• **WHAT IS EXPECTED**
Retype only what runs from the line with "rug: (187, 220) -> (175, 100), added" through the end of the entries, exactly and in full, but omit any picture you find.

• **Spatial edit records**

--------------------

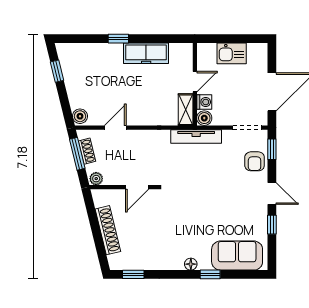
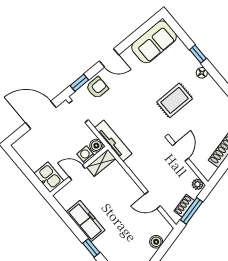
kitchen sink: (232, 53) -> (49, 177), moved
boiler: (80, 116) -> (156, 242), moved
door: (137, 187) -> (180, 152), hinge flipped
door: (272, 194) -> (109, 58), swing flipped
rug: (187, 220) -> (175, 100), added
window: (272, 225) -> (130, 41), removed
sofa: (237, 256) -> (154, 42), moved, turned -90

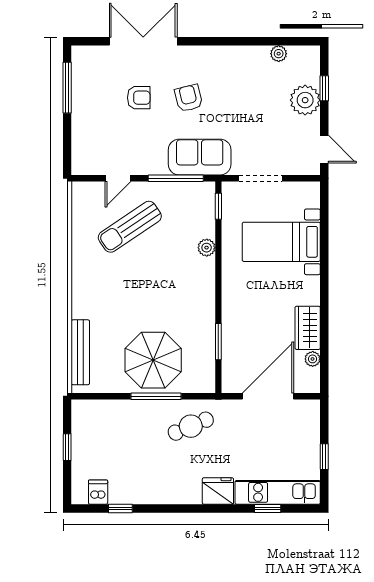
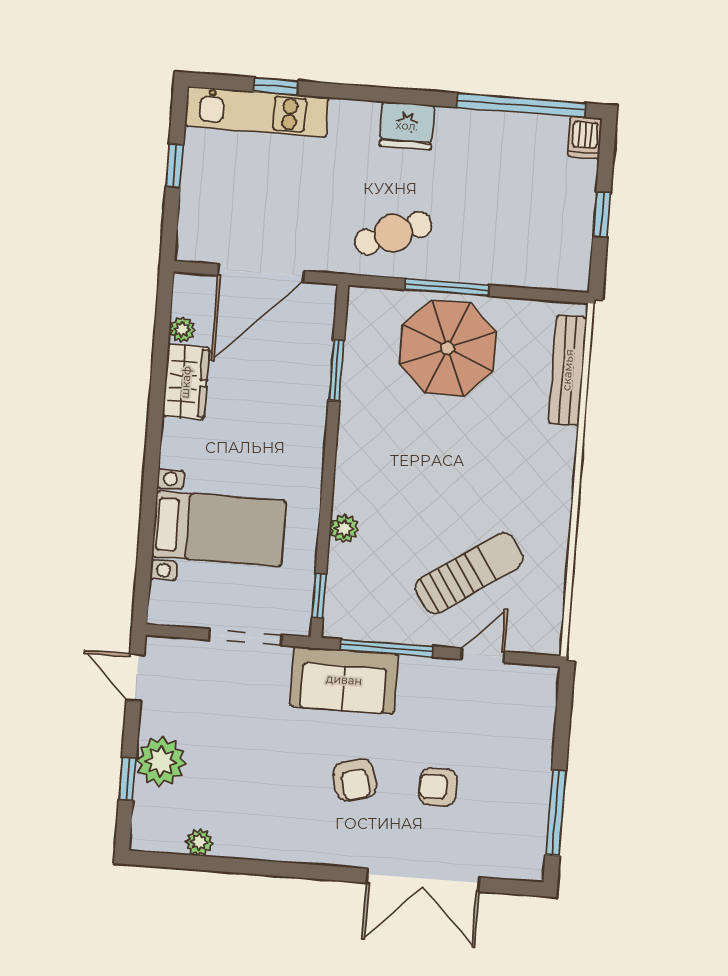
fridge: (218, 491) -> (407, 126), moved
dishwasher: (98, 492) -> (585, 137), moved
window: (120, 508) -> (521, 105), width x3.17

--------------------

• **EXPECTED ANSWER**
rug: (187, 220) -> (175, 100), added
window: (272, 225) -> (130, 41), removed
sofa: (237, 256) -> (154, 42), moved, turned -90

fridge: (218, 491) -> (407, 126), moved
dishwasher: (98, 492) -> (585, 137), moved
window: (120, 508) -> (521, 105), width x3.17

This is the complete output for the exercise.